Detected change data:

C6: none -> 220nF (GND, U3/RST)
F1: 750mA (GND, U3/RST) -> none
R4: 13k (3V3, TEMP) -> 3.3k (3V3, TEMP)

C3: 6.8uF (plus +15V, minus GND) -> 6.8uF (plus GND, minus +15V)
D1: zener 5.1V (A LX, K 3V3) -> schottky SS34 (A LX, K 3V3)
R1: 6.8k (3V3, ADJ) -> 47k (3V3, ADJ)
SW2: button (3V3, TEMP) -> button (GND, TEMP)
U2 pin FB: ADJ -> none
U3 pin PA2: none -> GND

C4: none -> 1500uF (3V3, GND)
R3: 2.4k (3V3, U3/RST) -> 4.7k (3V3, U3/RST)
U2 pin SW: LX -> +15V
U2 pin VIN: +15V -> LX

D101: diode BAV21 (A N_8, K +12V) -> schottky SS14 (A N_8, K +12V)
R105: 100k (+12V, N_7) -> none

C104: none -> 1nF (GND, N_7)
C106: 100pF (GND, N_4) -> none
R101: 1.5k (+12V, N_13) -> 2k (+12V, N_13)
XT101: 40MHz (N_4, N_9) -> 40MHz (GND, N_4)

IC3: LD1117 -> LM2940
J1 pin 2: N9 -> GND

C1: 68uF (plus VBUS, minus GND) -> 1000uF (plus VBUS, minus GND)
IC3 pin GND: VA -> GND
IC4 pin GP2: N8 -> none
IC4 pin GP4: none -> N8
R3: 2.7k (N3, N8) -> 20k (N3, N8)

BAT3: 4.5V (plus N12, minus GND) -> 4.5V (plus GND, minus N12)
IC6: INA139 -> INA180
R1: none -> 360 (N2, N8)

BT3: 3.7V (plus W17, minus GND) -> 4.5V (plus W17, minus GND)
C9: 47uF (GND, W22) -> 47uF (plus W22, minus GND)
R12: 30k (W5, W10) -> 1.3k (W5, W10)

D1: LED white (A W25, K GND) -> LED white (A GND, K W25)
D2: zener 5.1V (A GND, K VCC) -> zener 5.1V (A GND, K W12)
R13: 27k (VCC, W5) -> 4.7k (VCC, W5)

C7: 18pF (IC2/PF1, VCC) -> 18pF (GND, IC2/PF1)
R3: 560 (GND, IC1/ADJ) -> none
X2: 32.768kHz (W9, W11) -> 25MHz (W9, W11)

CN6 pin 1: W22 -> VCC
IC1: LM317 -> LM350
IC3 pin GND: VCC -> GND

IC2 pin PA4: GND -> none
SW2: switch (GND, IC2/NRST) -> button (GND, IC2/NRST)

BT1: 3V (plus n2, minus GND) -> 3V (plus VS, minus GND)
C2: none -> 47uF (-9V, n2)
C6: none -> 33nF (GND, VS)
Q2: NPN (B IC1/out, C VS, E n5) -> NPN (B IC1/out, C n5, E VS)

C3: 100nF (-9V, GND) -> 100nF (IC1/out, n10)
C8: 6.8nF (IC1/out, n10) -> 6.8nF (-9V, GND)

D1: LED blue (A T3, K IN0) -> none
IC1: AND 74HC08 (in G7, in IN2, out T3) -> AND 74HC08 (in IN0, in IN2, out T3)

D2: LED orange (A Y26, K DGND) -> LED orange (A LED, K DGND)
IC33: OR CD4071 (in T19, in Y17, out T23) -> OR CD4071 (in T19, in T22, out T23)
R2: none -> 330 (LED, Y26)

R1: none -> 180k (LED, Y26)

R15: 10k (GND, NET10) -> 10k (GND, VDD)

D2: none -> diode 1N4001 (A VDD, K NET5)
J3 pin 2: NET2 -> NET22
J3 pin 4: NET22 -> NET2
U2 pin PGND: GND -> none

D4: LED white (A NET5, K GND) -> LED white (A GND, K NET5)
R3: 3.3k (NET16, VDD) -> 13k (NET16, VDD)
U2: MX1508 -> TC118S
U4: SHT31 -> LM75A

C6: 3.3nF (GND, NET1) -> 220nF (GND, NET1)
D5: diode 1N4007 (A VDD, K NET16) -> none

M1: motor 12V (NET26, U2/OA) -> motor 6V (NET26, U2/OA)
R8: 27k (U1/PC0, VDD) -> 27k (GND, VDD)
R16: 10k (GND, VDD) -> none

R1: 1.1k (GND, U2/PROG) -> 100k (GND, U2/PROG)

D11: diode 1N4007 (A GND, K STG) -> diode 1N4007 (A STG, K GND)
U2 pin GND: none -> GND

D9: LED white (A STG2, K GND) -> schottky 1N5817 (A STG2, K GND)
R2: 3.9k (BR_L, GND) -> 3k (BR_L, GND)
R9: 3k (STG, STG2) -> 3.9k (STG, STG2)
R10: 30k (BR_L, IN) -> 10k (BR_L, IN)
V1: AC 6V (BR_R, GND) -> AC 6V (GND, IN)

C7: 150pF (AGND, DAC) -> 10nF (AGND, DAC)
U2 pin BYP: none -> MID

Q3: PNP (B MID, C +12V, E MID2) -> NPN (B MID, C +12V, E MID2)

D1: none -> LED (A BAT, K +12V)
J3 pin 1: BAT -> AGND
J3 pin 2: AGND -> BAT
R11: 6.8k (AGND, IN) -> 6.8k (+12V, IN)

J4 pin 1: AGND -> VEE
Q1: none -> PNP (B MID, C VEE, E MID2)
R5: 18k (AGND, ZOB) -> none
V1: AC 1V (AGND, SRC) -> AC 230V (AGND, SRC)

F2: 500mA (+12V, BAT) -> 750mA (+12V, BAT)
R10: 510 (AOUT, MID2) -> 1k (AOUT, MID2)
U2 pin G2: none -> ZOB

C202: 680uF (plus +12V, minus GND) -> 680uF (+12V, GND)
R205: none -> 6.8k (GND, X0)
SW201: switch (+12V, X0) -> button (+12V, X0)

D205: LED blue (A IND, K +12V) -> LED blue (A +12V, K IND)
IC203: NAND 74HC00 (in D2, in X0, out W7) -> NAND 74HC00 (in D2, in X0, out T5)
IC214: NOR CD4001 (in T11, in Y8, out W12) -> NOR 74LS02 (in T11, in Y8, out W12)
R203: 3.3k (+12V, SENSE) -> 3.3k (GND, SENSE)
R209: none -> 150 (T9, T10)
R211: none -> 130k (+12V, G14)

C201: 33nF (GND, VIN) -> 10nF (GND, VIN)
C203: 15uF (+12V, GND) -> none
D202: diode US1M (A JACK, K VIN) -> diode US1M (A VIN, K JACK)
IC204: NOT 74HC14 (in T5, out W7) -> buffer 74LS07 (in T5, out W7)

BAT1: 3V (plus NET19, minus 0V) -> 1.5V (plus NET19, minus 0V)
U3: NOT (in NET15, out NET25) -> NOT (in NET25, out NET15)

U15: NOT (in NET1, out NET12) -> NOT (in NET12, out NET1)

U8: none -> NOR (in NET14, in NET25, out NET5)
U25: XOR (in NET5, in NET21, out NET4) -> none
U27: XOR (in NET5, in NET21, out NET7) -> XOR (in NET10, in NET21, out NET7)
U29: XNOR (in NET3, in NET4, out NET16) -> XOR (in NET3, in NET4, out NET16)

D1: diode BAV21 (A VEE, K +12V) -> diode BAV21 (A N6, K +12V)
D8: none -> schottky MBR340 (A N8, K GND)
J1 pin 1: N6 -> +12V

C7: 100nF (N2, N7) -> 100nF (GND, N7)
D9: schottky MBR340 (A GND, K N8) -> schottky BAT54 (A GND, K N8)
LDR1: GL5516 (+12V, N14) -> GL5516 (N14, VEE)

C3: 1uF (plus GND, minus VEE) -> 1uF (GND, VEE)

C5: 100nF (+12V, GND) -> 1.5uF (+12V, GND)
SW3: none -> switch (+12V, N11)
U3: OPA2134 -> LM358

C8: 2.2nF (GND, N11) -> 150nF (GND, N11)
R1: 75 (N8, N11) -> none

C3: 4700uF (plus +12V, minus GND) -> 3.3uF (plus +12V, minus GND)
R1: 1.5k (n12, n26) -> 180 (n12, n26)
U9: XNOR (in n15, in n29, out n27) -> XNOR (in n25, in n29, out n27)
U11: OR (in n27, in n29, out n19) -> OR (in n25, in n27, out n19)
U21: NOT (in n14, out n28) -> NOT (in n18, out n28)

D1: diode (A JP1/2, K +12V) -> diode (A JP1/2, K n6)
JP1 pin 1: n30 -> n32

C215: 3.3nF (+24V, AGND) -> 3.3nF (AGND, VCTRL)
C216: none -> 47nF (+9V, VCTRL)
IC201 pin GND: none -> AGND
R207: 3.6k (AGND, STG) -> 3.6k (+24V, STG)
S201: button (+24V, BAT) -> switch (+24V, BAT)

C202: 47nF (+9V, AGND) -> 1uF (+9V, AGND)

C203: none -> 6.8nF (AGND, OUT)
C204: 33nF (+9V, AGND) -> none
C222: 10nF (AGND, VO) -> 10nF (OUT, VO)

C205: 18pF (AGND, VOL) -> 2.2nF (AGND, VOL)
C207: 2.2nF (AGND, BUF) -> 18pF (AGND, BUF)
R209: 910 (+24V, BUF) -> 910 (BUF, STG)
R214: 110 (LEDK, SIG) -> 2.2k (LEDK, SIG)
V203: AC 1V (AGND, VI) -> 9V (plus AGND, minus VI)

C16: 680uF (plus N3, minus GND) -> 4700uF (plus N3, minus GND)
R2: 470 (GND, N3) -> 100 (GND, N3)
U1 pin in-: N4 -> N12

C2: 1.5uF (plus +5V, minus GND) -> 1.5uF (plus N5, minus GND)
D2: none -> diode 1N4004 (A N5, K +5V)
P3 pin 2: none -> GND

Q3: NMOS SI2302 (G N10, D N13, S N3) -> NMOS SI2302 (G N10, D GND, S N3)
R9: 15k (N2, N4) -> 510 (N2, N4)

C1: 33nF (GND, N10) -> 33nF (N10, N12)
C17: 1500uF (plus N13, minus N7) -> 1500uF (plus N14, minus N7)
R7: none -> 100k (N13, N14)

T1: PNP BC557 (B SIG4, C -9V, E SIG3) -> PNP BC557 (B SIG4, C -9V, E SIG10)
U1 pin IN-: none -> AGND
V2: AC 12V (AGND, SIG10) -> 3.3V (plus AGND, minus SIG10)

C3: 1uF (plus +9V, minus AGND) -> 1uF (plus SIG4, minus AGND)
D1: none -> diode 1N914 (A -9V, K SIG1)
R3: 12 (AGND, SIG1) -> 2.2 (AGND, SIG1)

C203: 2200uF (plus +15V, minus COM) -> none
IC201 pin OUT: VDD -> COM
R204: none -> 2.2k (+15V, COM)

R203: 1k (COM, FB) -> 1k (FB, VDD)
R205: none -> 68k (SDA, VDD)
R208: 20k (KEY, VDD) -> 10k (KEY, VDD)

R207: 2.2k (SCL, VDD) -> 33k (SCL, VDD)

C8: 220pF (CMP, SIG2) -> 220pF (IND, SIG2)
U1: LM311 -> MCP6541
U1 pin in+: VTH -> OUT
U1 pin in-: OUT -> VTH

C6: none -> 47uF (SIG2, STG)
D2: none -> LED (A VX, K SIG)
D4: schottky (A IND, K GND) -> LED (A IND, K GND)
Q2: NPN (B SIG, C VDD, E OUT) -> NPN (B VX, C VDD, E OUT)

— Exercise directions —
The exercise is to copy out every line above that has the word "VCTRL" in it.

— Solution —
C215: 3.3nF (+24V, AGND) -> 3.3nF (AGND, VCTRL)
C216: none -> 47nF (+9V, VCTRL)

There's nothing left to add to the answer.